- WHAT IS BEING ASKED: What is needed is an exact repeat of the entries, with no pictures in it.

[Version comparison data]
******************************
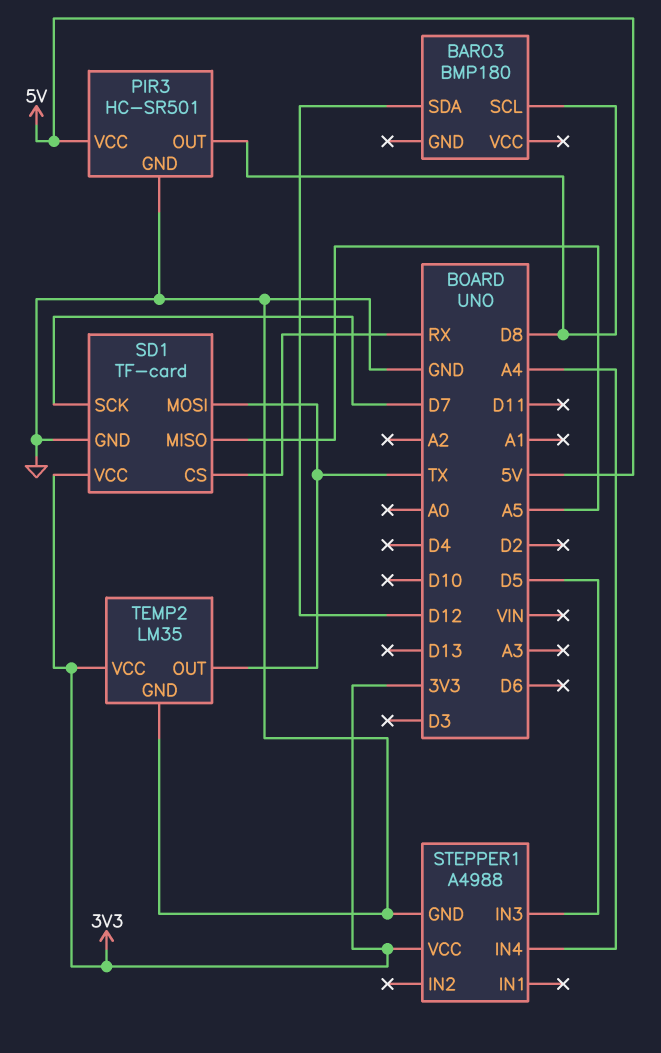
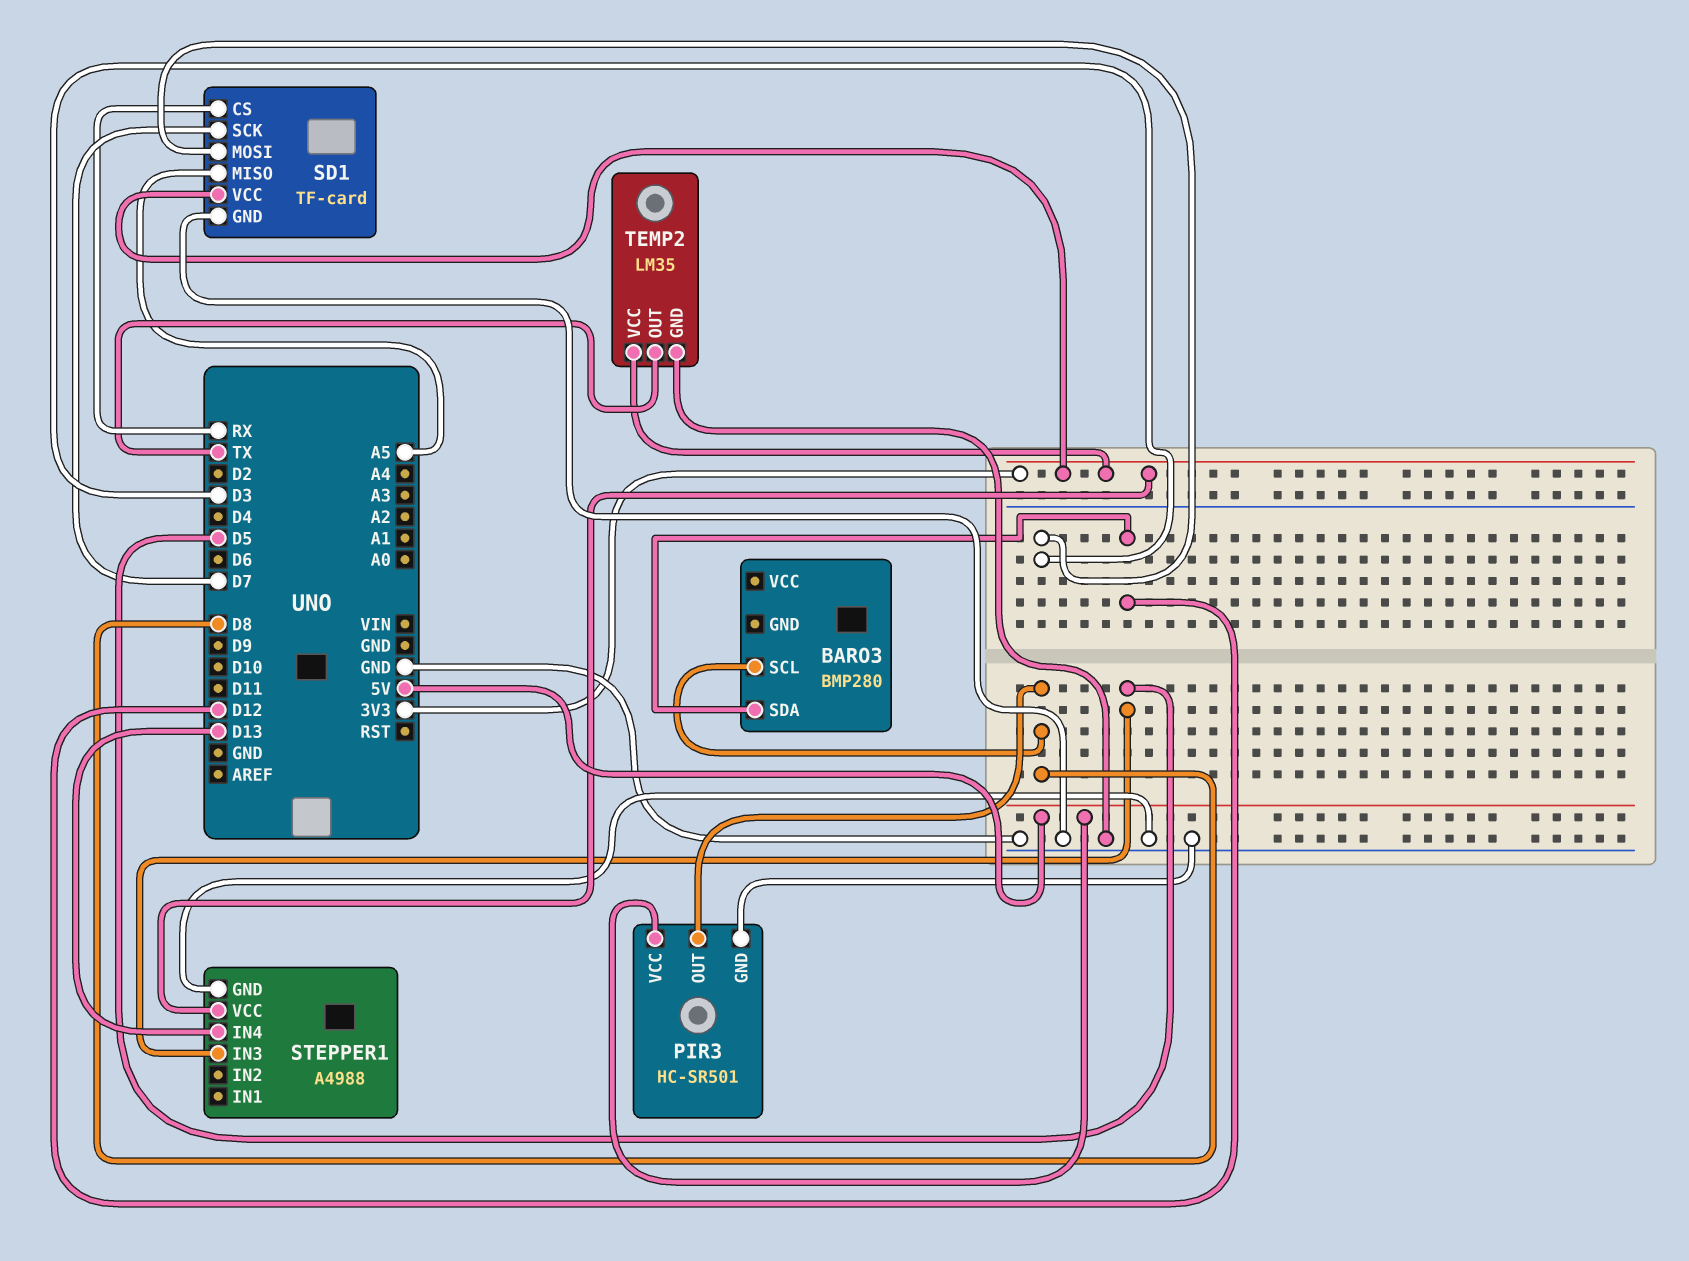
BARO3: BMP180 -> BMP280
SD1 pin MOSI: TX -> D3
STEPPER1 pin IN4: A4 -> D13

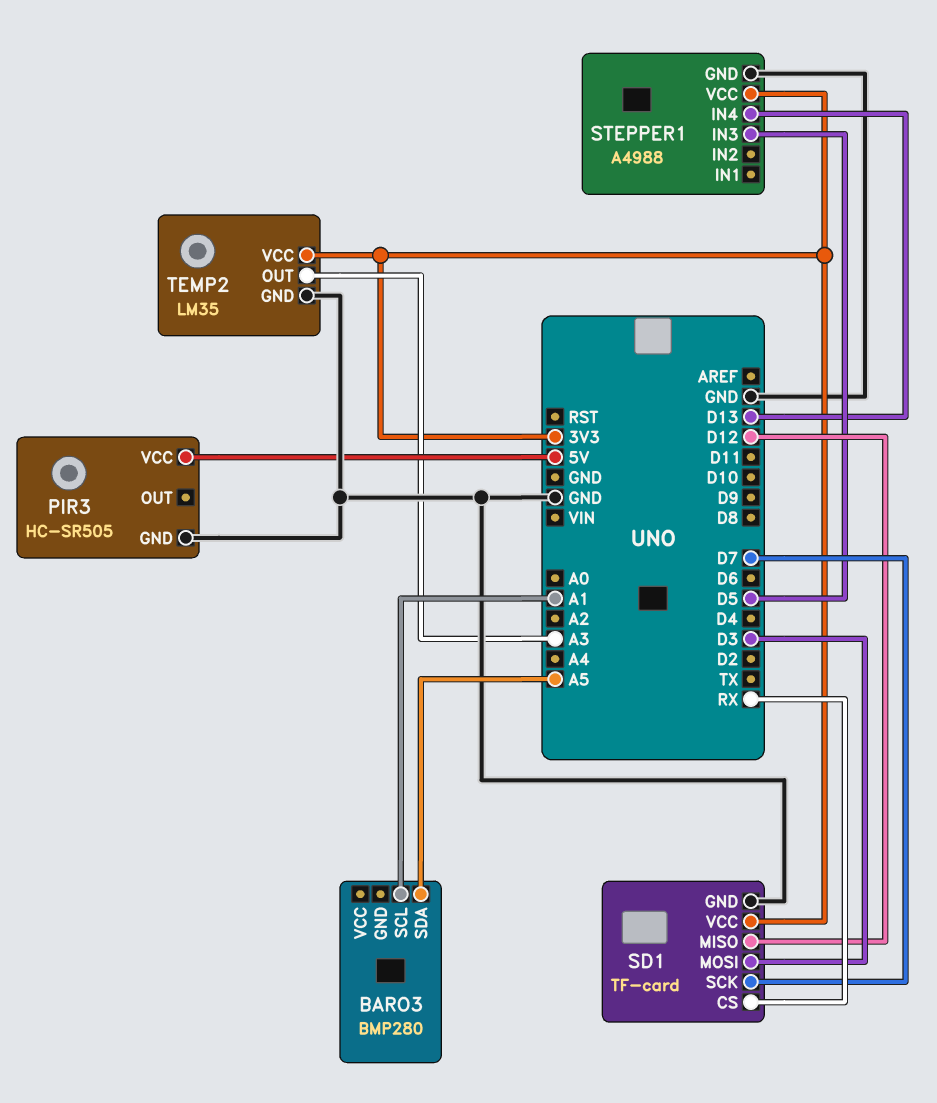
BARO3 pin SCL: D8 -> A1
BARO3 pin SDA: D12 -> A5
PIR3: HC-SR501 -> HC-SR505
PIR3 pin OUT: D8 -> none
SD1 pin MISO: A5 -> D12
TEMP2 pin OUT: TX -> A3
******************************
- RESULT OF THE TASK:
BARO3: BMP180 -> BMP280
SD1 pin MOSI: TX -> D3
STEPPER1 pin IN4: A4 -> D13

BARO3 pin SCL: D8 -> A1
BARO3 pin SDA: D12 -> A5
PIR3: HC-SR501 -> HC-SR505
PIR3 pin OUT: D8 -> none
SD1 pin MISO: A5 -> D12
TEMP2 pin OUT: TX -> A3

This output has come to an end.